Repeat the entries below exactly as they appear, with no pictures.

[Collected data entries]
Start of Block

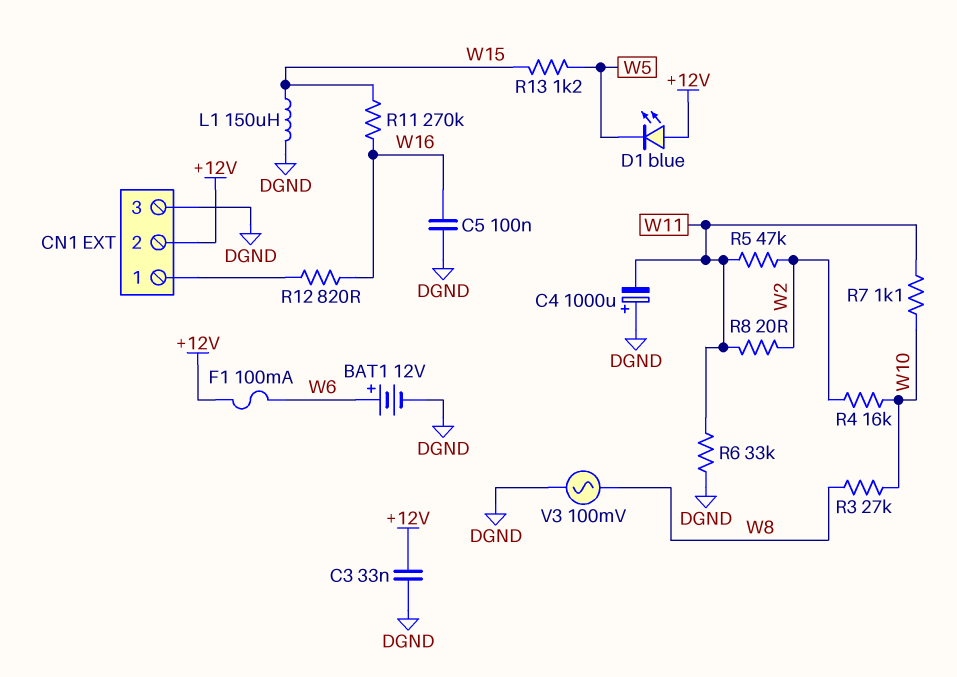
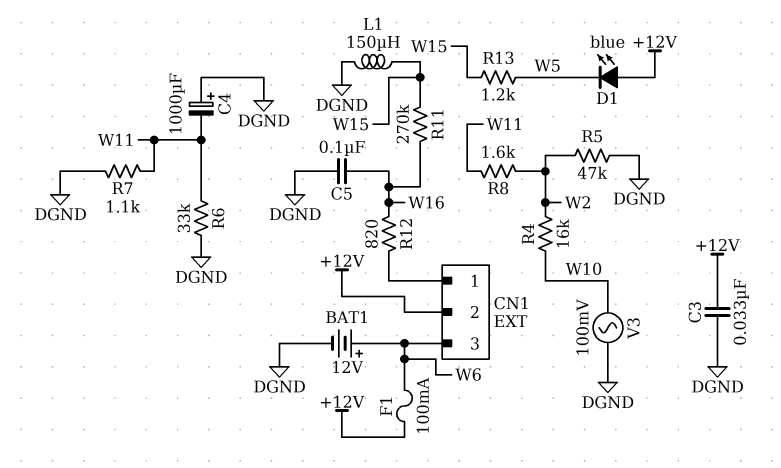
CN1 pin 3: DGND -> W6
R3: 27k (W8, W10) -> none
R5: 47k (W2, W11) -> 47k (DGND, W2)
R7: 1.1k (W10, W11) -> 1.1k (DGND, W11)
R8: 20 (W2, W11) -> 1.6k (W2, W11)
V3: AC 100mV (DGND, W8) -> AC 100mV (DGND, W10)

End of Block

Response area.
CN1 pin 3: DGND -> W6
R3: 27k (W8, W10) -> none
R5: 47k (W2, W11) -> 47k (DGND, W2)
R7: 1.1k (W10, W11) -> 1.1k (DGND, W11)
R8: 20 (W2, W11) -> 1.6k (W2, W11)
V3: AC 100mV (DGND, W8) -> AC 100mV (DGND, W10)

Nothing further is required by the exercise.